> [Exercise prompt]:
Return every line of the material below word for word, with nothing changed.

Records
● ● ● ● ● ● ●

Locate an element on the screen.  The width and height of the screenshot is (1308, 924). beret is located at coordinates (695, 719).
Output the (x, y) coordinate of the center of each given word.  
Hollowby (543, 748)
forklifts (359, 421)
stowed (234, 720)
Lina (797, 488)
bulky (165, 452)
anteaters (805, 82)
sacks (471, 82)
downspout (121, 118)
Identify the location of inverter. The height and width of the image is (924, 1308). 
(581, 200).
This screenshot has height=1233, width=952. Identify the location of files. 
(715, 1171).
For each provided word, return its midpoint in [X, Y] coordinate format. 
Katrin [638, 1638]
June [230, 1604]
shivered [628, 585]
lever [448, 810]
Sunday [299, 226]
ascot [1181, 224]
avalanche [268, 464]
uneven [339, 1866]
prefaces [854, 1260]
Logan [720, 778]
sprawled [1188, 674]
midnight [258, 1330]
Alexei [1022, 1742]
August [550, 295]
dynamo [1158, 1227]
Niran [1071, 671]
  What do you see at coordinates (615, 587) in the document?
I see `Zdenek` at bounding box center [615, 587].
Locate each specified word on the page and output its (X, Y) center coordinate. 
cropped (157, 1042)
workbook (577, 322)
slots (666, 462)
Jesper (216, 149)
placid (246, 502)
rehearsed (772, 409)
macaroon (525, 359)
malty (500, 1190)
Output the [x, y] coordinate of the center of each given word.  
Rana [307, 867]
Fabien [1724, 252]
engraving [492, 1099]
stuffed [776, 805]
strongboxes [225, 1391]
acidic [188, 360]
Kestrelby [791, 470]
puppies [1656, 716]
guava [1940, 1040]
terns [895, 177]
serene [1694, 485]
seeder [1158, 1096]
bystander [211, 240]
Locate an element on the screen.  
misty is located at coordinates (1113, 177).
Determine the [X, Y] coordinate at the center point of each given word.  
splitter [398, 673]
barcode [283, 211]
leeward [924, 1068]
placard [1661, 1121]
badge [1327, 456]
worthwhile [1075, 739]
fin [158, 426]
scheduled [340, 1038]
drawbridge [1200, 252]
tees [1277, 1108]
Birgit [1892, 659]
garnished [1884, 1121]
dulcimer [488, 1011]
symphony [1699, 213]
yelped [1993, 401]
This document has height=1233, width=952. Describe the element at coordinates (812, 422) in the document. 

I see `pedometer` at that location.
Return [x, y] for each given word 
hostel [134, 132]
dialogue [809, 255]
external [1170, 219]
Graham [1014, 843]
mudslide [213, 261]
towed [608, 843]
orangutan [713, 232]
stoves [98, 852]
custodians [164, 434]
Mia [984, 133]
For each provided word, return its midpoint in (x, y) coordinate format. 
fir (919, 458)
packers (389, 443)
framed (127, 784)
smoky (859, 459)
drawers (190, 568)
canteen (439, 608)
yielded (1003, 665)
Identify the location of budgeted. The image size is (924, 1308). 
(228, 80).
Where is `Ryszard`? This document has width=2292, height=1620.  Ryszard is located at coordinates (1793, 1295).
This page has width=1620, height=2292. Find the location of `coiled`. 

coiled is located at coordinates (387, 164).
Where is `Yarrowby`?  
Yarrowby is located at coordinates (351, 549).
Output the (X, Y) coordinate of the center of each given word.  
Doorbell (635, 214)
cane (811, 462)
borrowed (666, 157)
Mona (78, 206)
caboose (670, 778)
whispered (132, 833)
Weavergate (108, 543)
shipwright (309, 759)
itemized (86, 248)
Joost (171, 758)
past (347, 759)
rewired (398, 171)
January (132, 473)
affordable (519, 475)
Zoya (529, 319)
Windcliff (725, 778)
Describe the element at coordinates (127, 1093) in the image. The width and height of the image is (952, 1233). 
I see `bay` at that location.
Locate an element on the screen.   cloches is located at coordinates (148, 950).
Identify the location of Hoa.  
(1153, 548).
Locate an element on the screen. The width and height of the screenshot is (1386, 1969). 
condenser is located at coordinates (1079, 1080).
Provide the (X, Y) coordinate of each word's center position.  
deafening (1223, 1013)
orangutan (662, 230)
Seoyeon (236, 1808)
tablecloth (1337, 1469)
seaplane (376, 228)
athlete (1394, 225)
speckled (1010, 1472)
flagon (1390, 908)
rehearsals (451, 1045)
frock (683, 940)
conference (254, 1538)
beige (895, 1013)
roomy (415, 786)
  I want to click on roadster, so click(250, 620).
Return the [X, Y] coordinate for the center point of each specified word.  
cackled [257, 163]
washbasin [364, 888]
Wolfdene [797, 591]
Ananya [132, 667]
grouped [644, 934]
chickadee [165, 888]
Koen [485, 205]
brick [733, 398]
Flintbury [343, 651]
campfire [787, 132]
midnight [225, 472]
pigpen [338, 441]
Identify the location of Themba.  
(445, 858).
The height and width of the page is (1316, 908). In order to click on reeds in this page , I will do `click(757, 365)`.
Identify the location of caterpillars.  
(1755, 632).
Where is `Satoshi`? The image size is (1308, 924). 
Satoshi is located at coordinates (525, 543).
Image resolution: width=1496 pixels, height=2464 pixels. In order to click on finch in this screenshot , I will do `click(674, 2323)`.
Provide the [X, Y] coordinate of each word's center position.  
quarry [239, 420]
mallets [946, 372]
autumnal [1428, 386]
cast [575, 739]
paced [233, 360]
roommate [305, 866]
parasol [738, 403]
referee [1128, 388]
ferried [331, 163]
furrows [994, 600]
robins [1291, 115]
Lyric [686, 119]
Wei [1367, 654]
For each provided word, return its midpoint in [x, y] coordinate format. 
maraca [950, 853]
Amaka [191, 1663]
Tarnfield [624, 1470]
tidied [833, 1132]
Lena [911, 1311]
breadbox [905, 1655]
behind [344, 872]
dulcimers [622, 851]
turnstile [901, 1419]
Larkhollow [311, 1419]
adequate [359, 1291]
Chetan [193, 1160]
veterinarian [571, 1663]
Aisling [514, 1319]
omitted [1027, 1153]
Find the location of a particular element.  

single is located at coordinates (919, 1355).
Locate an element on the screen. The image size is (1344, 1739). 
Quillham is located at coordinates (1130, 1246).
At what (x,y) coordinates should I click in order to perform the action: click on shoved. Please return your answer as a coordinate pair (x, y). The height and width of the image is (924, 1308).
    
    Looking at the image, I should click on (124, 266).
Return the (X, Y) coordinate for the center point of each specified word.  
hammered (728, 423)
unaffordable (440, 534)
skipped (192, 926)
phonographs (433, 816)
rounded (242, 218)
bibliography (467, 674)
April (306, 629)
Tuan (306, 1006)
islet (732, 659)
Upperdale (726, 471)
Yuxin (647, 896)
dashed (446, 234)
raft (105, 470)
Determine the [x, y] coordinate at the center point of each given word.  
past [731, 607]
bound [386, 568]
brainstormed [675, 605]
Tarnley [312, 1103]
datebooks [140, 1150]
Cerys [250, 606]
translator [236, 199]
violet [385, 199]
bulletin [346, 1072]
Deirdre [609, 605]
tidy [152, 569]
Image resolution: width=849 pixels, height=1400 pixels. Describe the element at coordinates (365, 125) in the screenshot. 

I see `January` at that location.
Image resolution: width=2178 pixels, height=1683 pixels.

● ● ● ● ● ● ●

> [The answer]:
Locate an element on the screen.  The width and height of the screenshot is (1308, 924). beret is located at coordinates (695, 719).
Output the (x, y) coordinate of the center of each given word.  
Hollowby (543, 748)
forklifts (359, 421)
stowed (234, 720)
Lina (797, 488)
bulky (165, 452)
anteaters (805, 82)
sacks (471, 82)
downspout (121, 118)
Identify the location of inverter. The height and width of the image is (924, 1308). 
(581, 200).
This screenshot has height=1233, width=952. Identify the location of files. 
(715, 1171).
For each provided word, return its midpoint in [X, Y] coordinate format. 
Katrin [638, 1638]
June [230, 1604]
shivered [628, 585]
lever [448, 810]
Sunday [299, 226]
ascot [1181, 224]
avalanche [268, 464]
uneven [339, 1866]
prefaces [854, 1260]
Logan [720, 778]
sprawled [1188, 674]
midnight [258, 1330]
Alexei [1022, 1742]
August [550, 295]
dynamo [1158, 1227]
Niran [1071, 671]
  What do you see at coordinates (615, 587) in the document?
I see `Zdenek` at bounding box center [615, 587].
Locate each specified word on the page and output its (X, Y) center coordinate. 
cropped (157, 1042)
workbook (577, 322)
slots (666, 462)
Jesper (216, 149)
placid (246, 502)
rehearsed (772, 409)
macaroon (525, 359)
malty (500, 1190)
Output the [x, y] coordinate of the center of each given word.  
Rana [307, 867]
Fabien [1724, 252]
engraving [492, 1099]
stuffed [776, 805]
strongboxes [225, 1391]
acidic [188, 360]
Kestrelby [791, 470]
puppies [1656, 716]
guava [1940, 1040]
terns [895, 177]
serene [1694, 485]
seeder [1158, 1096]
bystander [211, 240]
Locate an element on the screen.  
misty is located at coordinates (1113, 177).
Determine the [X, Y] coordinate at the center point of each given word.  
splitter [398, 673]
barcode [283, 211]
leeward [924, 1068]
placard [1661, 1121]
badge [1327, 456]
worthwhile [1075, 739]
fin [158, 426]
scheduled [340, 1038]
drawbridge [1200, 252]
tees [1277, 1108]
Birgit [1892, 659]
garnished [1884, 1121]
dulcimer [488, 1011]
symphony [1699, 213]
yelped [1993, 401]
This document has height=1233, width=952. Describe the element at coordinates (812, 422) in the document. 

I see `pedometer` at that location.
Return [x, y] for each given word 
hostel [134, 132]
dialogue [809, 255]
external [1170, 219]
Graham [1014, 843]
mudslide [213, 261]
towed [608, 843]
orangutan [713, 232]
stoves [98, 852]
custodians [164, 434]
Mia [984, 133]
For each provided word, return its midpoint in (x, y) coordinate format. 
fir (919, 458)
packers (389, 443)
framed (127, 784)
smoky (859, 459)
drawers (190, 568)
canteen (439, 608)
yielded (1003, 665)
Identify the location of budgeted. The image size is (924, 1308). 
(228, 80).
Where is `Ryszard`? This document has width=2292, height=1620.  Ryszard is located at coordinates (1793, 1295).
This page has width=1620, height=2292. Find the location of `coiled`. 

coiled is located at coordinates (387, 164).
Where is `Yarrowby`?  
Yarrowby is located at coordinates (351, 549).
Output the (X, Y) coordinate of the center of each given word.  
Doorbell (635, 214)
cane (811, 462)
borrowed (666, 157)
Mona (78, 206)
caboose (670, 778)
whispered (132, 833)
Weavergate (108, 543)
shipwright (309, 759)
itemized (86, 248)
Joost (171, 758)
past (347, 759)
rewired (398, 171)
January (132, 473)
affordable (519, 475)
Zoya (529, 319)
Windcliff (725, 778)
Describe the element at coordinates (127, 1093) in the image. The width and height of the image is (952, 1233). 
I see `bay` at that location.
Locate an element on the screen.   cloches is located at coordinates (148, 950).
Identify the location of Hoa.  
(1153, 548).
Locate an element on the screen. The width and height of the screenshot is (1386, 1969). 
condenser is located at coordinates (1079, 1080).
Provide the (X, Y) coordinate of each word's center position.  
deafening (1223, 1013)
orangutan (662, 230)
Seoyeon (236, 1808)
tablecloth (1337, 1469)
seaplane (376, 228)
athlete (1394, 225)
speckled (1010, 1472)
flagon (1390, 908)
rehearsals (451, 1045)
frock (683, 940)
conference (254, 1538)
beige (895, 1013)
roomy (415, 786)
  I want to click on roadster, so click(250, 620).
Return the [X, Y] coordinate for the center point of each specified word.  
cackled [257, 163]
washbasin [364, 888]
Wolfdene [797, 591]
Ananya [132, 667]
grouped [644, 934]
chickadee [165, 888]
Koen [485, 205]
brick [733, 398]
Flintbury [343, 651]
campfire [787, 132]
midnight [225, 472]
pigpen [338, 441]
Identify the location of Themba.  
(445, 858).
The height and width of the page is (1316, 908). In order to click on reeds in this page , I will do `click(757, 365)`.
Identify the location of caterpillars.  
(1755, 632).
Where is `Satoshi`? The image size is (1308, 924). 
Satoshi is located at coordinates (525, 543).
Image resolution: width=1496 pixels, height=2464 pixels. In order to click on finch in this screenshot , I will do `click(674, 2323)`.
Provide the [X, Y] coordinate of each word's center position.  
quarry [239, 420]
mallets [946, 372]
autumnal [1428, 386]
cast [575, 739]
paced [233, 360]
roommate [305, 866]
parasol [738, 403]
referee [1128, 388]
ferried [331, 163]
furrows [994, 600]
robins [1291, 115]
Lyric [686, 119]
Wei [1367, 654]
For each provided word, return its midpoint in [x, y] coordinate format. 
maraca [950, 853]
Amaka [191, 1663]
Tarnfield [624, 1470]
tidied [833, 1132]
Lena [911, 1311]
breadbox [905, 1655]
behind [344, 872]
dulcimers [622, 851]
turnstile [901, 1419]
Larkhollow [311, 1419]
adequate [359, 1291]
Chetan [193, 1160]
veterinarian [571, 1663]
Aisling [514, 1319]
omitted [1027, 1153]
Find the location of a particular element.  

single is located at coordinates (919, 1355).
Locate an element on the screen. The image size is (1344, 1739). 
Quillham is located at coordinates (1130, 1246).
At what (x,y) coordinates should I click in order to perform the action: click on shoved. Please return your answer as a coordinate pair (x, y). The height and width of the image is (924, 1308).
    
    Looking at the image, I should click on (124, 266).
Return the (X, Y) coordinate for the center point of each specified word.  
hammered (728, 423)
unaffordable (440, 534)
skipped (192, 926)
phonographs (433, 816)
rounded (242, 218)
bibliography (467, 674)
April (306, 629)
Tuan (306, 1006)
islet (732, 659)
Upperdale (726, 471)
Yuxin (647, 896)
dashed (446, 234)
raft (105, 470)
Determine the [x, y] coordinate at the center point of each given word.  
past [731, 607]
bound [386, 568]
brainstormed [675, 605]
Tarnley [312, 1103]
datebooks [140, 1150]
Cerys [250, 606]
translator [236, 199]
violet [385, 199]
bulletin [346, 1072]
Deirdre [609, 605]
tidy [152, 569]
Image resolution: width=849 pixels, height=1400 pixels. Describe the element at coordinates (365, 125) in the screenshot. 

I see `January` at that location.
Image resolution: width=2178 pixels, height=1683 pixels.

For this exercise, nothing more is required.